» **Exercise**:
What lines of the listing below contain the word "purple"? Copy each of them out.

» **Records for the exercise**:
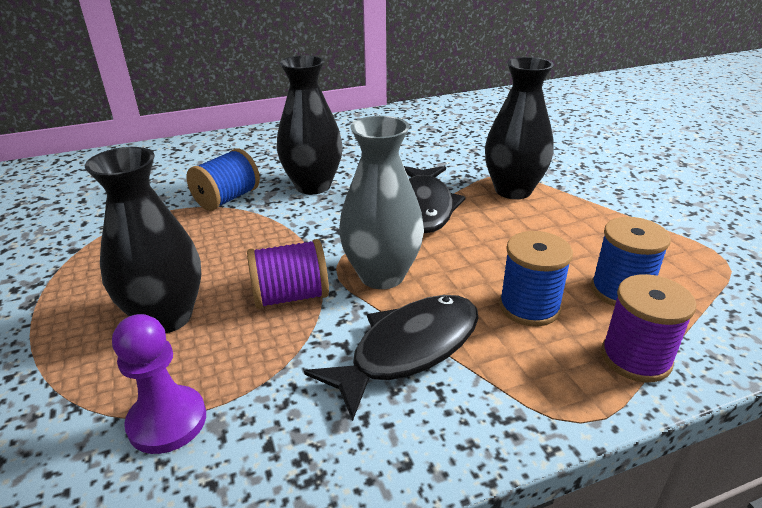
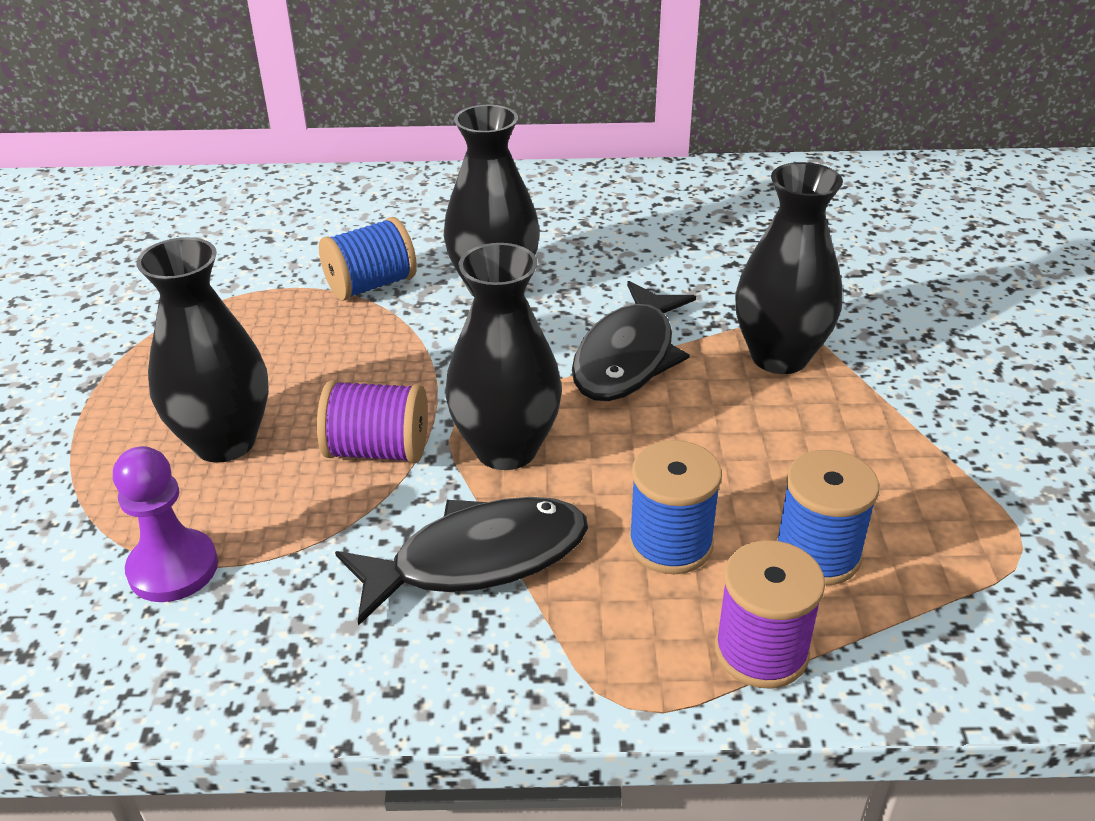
camera: 20 degrees right, 5 degrees up
(382, 275) = (506, 449): grey vase -> black vase

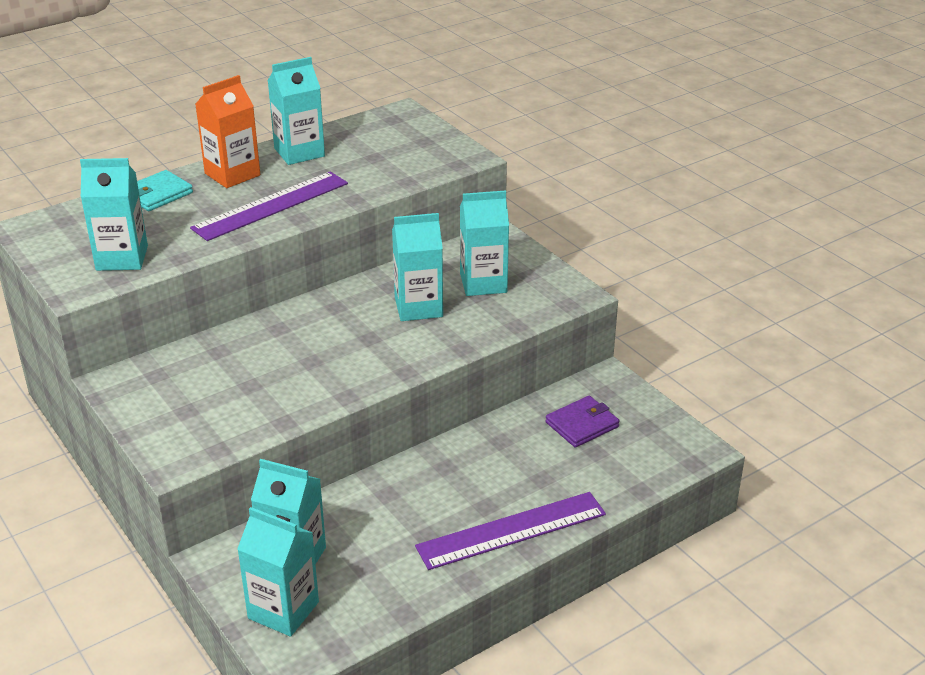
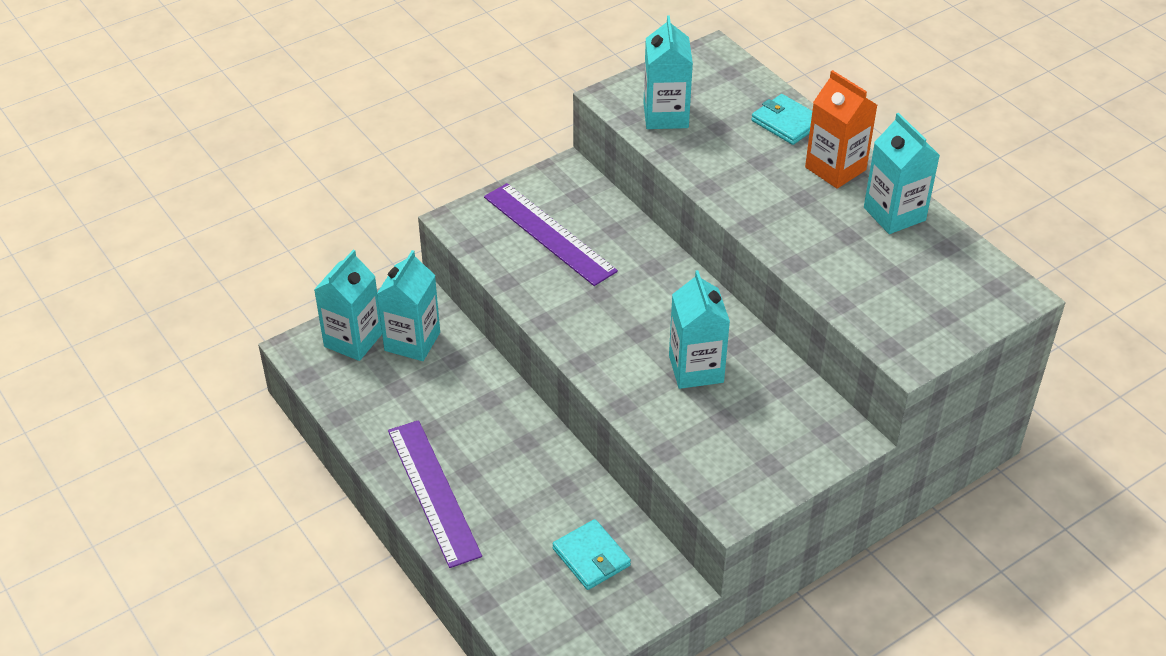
camera: 90 degrees right, 10 degrees up
(271, 206) = (773, 202): purple ruler -> purple ruler (549, 234)
(483, 283) = (748, 423): turquoise carton -> none
(582, 424) = (591, 557): purple wallet -> turquoise wallet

» **Result for this exercise**:
(271, 206) = (773, 202): purple ruler -> purple ruler (549, 234)
(582, 424) = (591, 557): purple wallet -> turquoise wallet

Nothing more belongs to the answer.